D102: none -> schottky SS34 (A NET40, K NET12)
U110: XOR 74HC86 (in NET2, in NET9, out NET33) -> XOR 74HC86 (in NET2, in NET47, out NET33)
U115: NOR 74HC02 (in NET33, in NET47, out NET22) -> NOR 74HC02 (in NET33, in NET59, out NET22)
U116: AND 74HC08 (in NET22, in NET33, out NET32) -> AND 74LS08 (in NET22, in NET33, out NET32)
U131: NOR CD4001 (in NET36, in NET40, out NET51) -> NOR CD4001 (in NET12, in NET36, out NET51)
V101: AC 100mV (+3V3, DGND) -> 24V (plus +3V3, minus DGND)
● ● ● ● ●
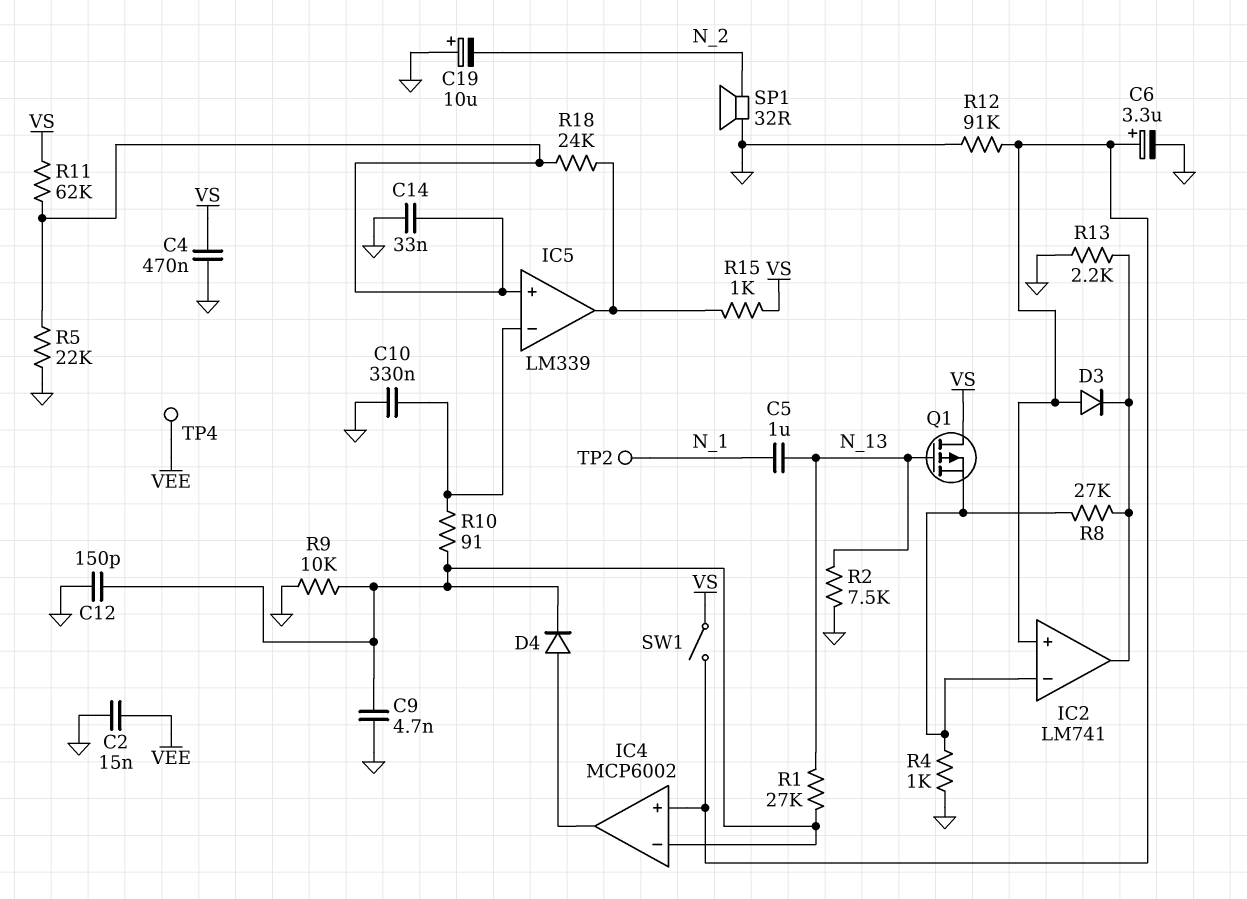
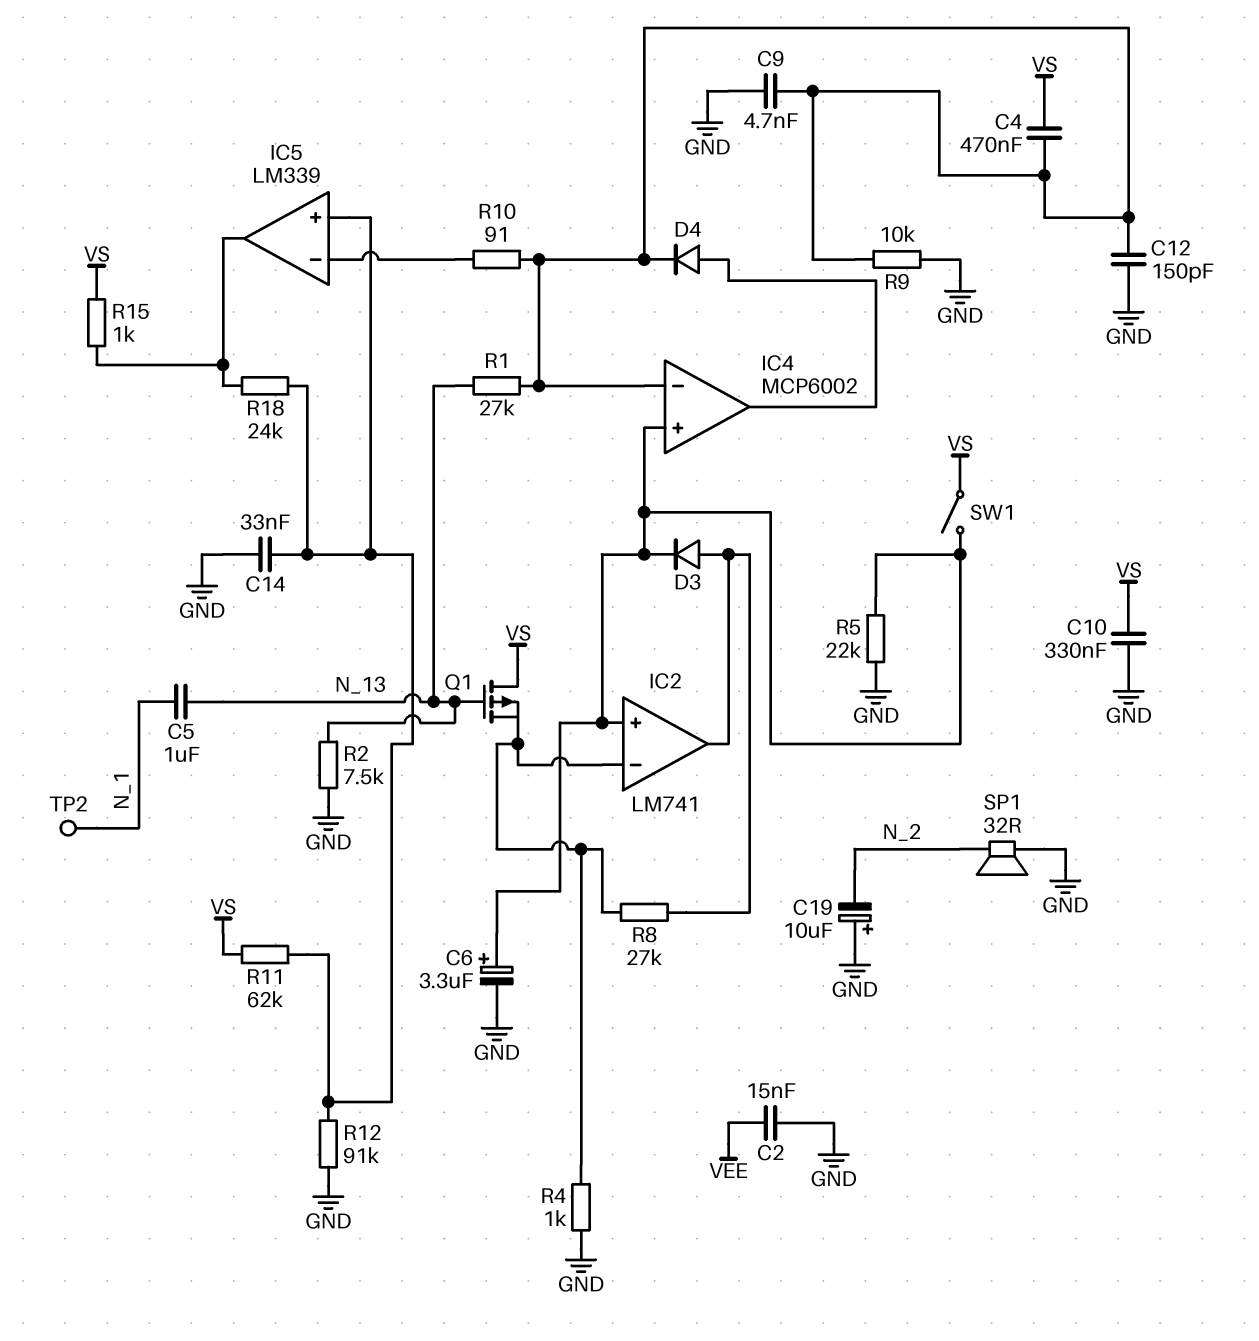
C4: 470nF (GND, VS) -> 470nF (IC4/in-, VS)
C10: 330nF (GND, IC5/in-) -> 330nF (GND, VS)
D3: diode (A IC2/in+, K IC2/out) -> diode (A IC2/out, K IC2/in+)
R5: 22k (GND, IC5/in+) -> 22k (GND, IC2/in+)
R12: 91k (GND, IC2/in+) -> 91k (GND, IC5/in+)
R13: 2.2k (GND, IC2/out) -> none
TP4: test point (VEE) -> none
● ● ● ● ●
## To do
Provide only the number of lines in the listing above that contain "none".

## Solution for this exercise
3